Determine which lines of the records include the word "left", and copy them.

+---+

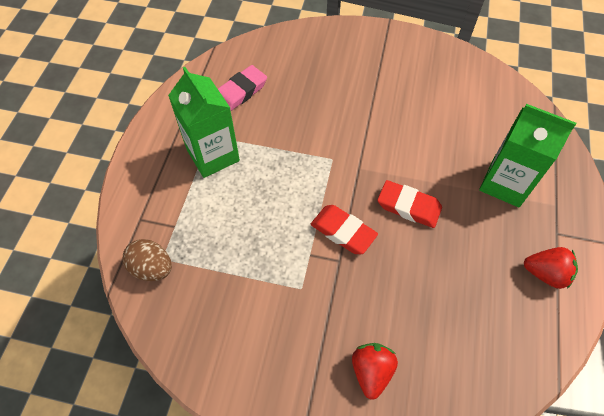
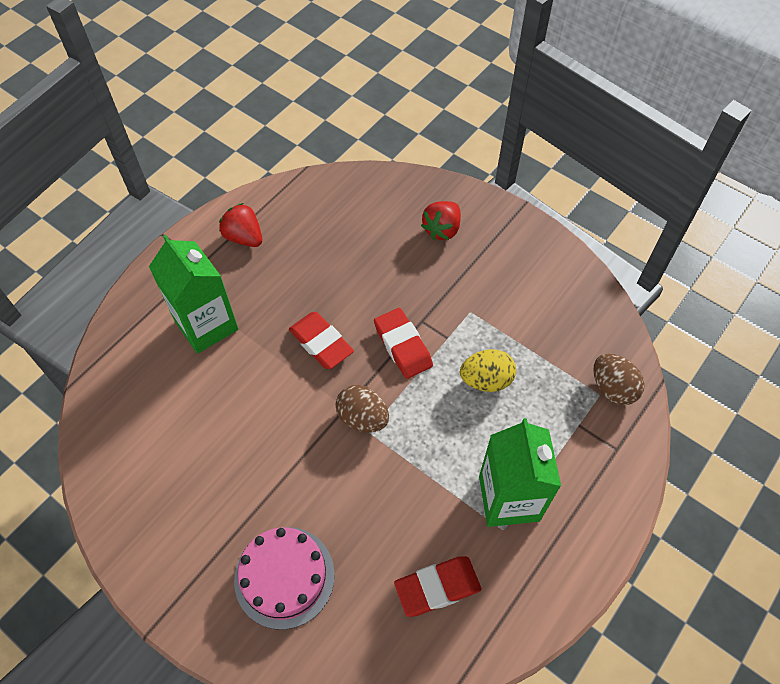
camera: 155 degrees left, 0 degrees up
(240, 92) = (437, 587): pink eraser -> red eraser
(262, 231) = (486, 380): none -> yellow egg
(334, 65) = (284, 577): none -> pink cake
(342, 165) = (362, 418): none -> brown egg

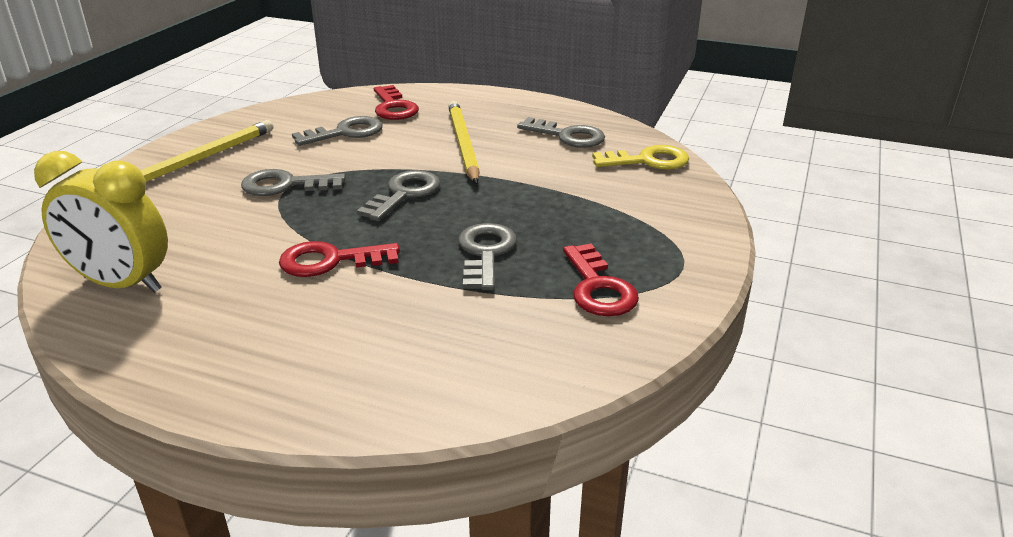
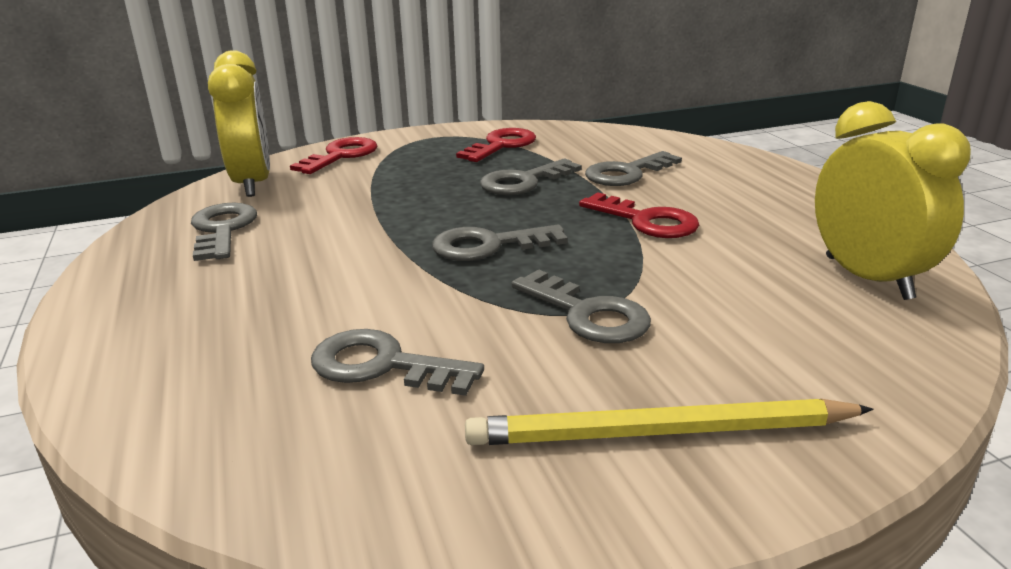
camera: 130 degrees left, 5 degrees down
(394, 107) = (226, 382): red key -> red key (341, 156)
(420, 310) = (627, 173): none -> grey key
(463, 144) = (318, 270): yellow pencil -> none
(648, 161) = (253, 183): yellow key -> yellow clock

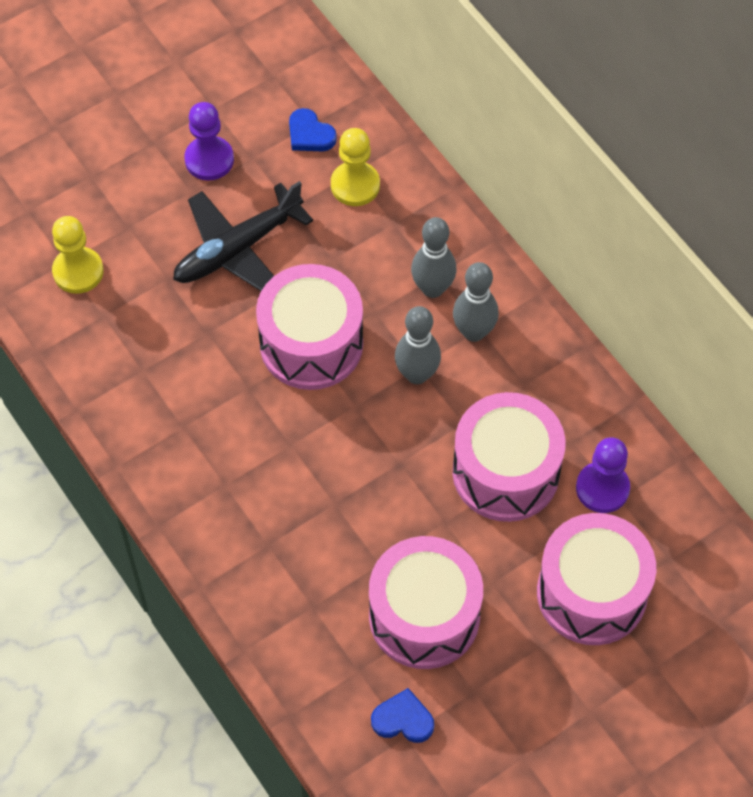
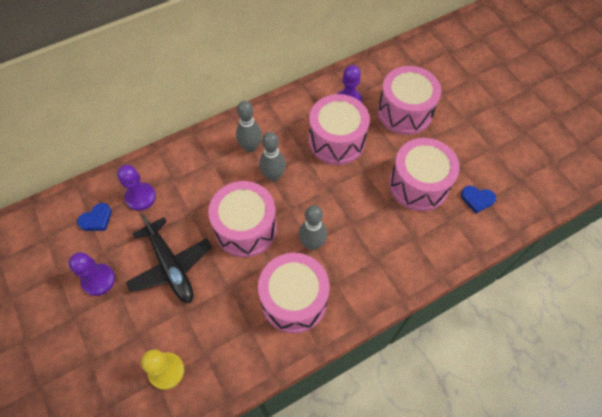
camera: 85 degrees left, 0 degrees up
(191, 426) = (294, 300): none -> pink drum
(355, 185) = (140, 197): yellow pawn -> purple pawn
(403, 719) = (477, 199): blue heart -> blue heart turned 90 degrees counterclockwise
(432, 288) = (219, 164): grey bowling pin -> grey bowling pin (312, 243)

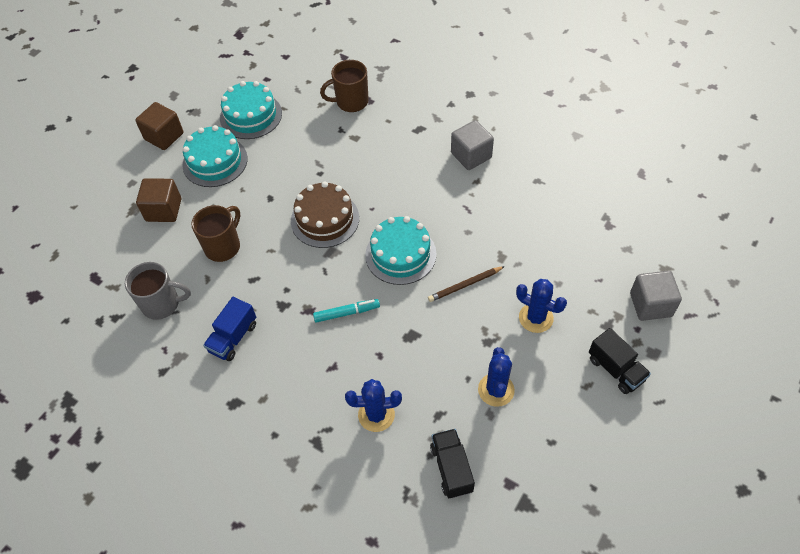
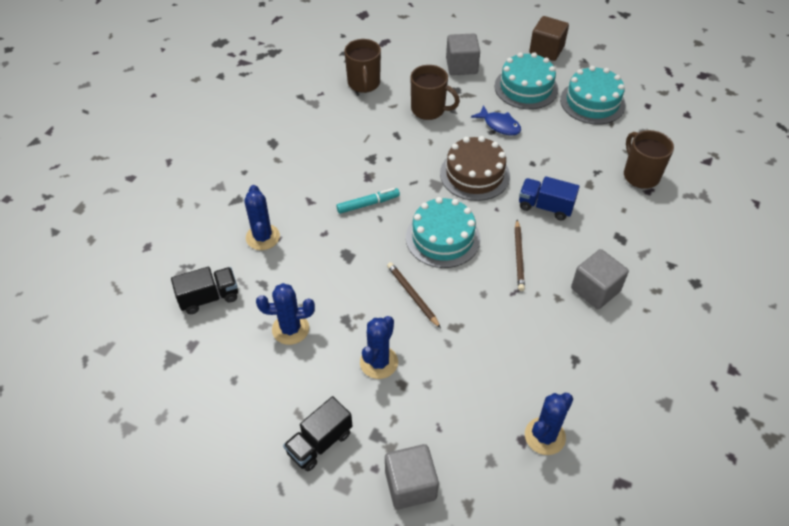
camera: 80 degrees right, 5 degrees down
(162, 304) = (364, 84): grey mug -> brown mug
(164, 210) = (461, 66): brown cube -> grey cube
(233, 338) = (335, 132): blue truck -> blue truck (545, 207)
(262, 190) = (499, 125): none -> blue fish
(347, 313) = (368, 204): turquoise marker -> turquoise marker turned 90 degrees counterclockwise
(430, 200) = (519, 257): none -> brown pencil
(605, 211) = (545, 436): none -> blue cactus

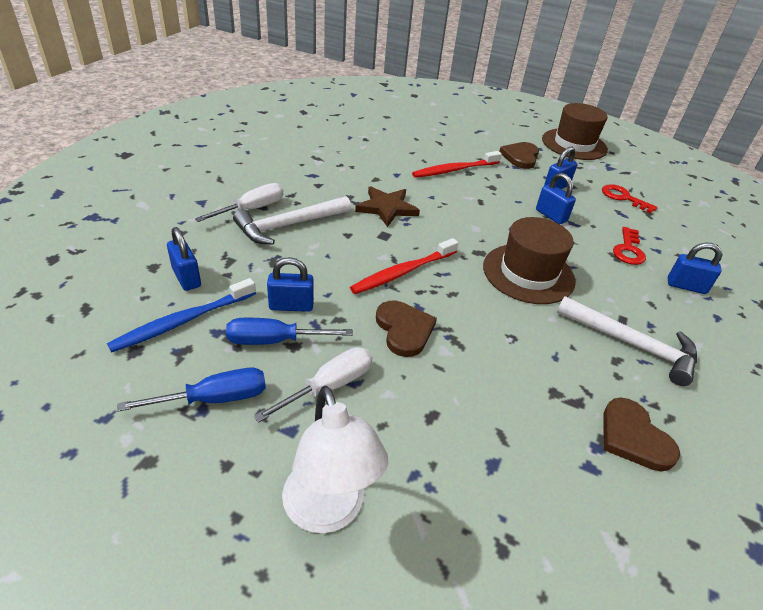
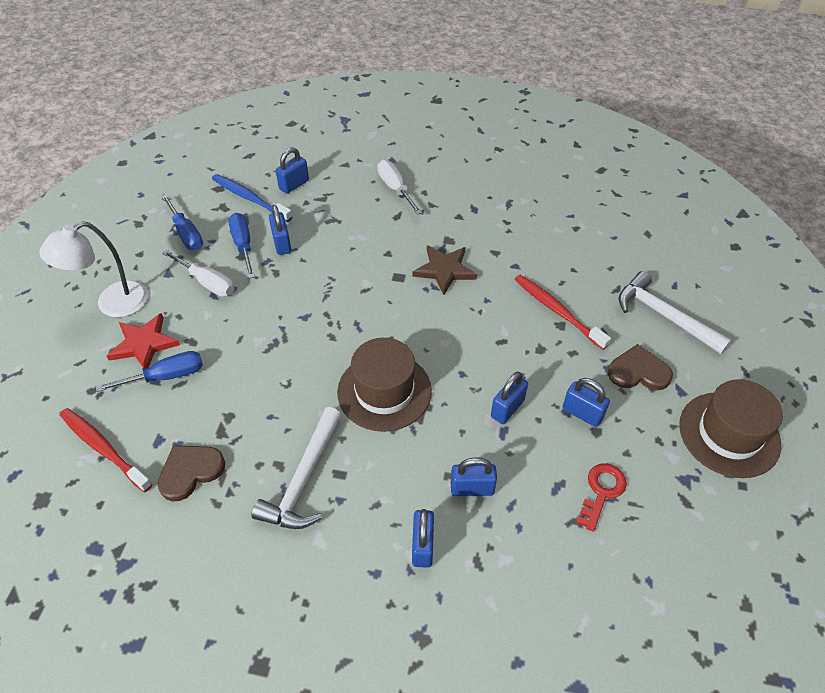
camera: 80 degrees right, 10 degrees up
(251, 209) = (395, 189): white screwdriver -> white screwdriver turned 150 degrees counterclockwise
(288, 225) = (383, 215): white hammer -> white hammer (664, 315)
(403, 272) = (348, 298): red toothbrush -> red toothbrush (103, 448)
(404, 329) = (275, 312): brown heart -> none
(425, 472) = (144, 344): none -> red star
(488, 450) = (165, 376): none -> blue screwdriver
(628, 250) = (472, 488): red key -> blue padlock

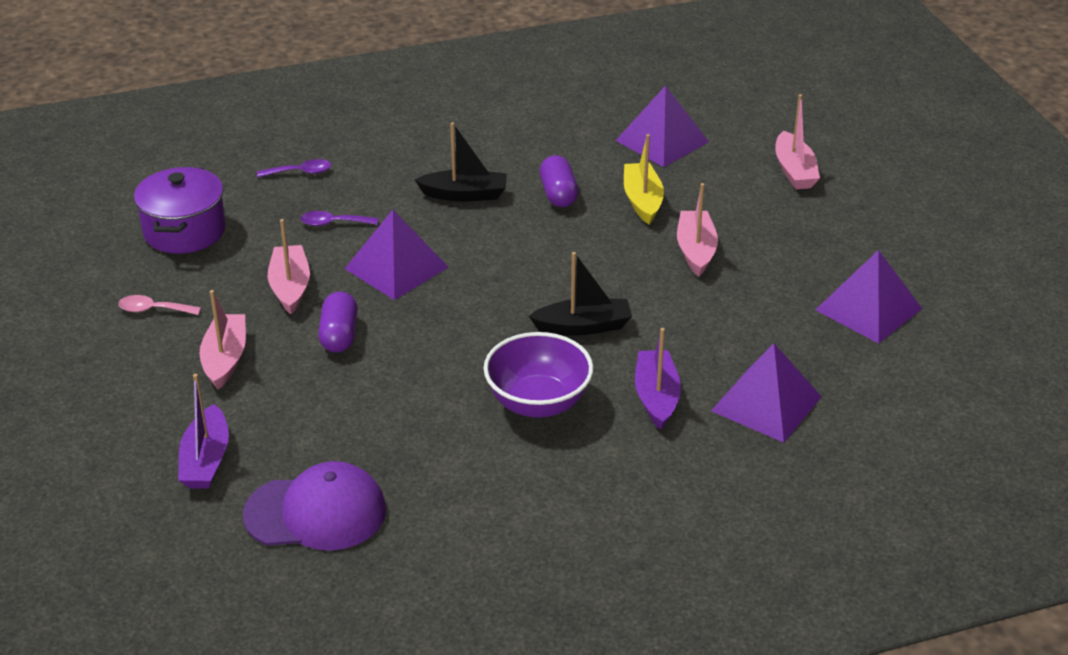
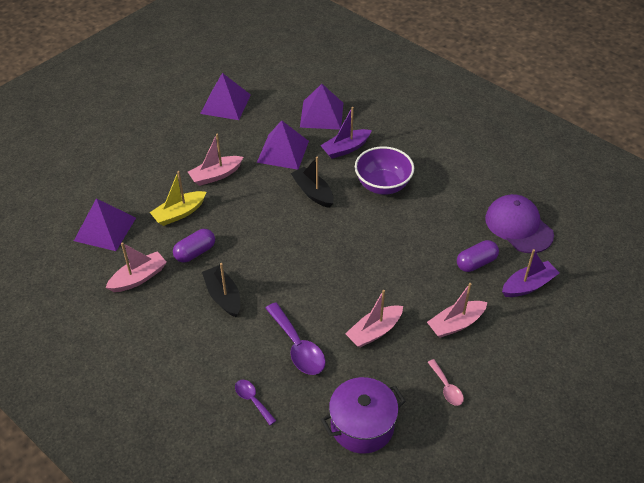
camera: 120 degrees left, 10 degrees up
(333, 223) = (298, 347): purple spoon -> purple spoon, size x1.76
(339, 335) = (396, 285): purple capsule -> purple capsule (476, 263)
(396, 268) = (320, 291): purple pyramid -> purple pyramid (283, 151)
(794, 171) = (109, 163): pink boat -> pink boat (138, 278)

+---+

→ Response to this task:
camera: 155 degrees left, 0 degrees up
camera: 130 degrees left, 5 degrees down
camera: 85 degrees left, 0 degrees up
camera: 120 degrees left, 10 degrees up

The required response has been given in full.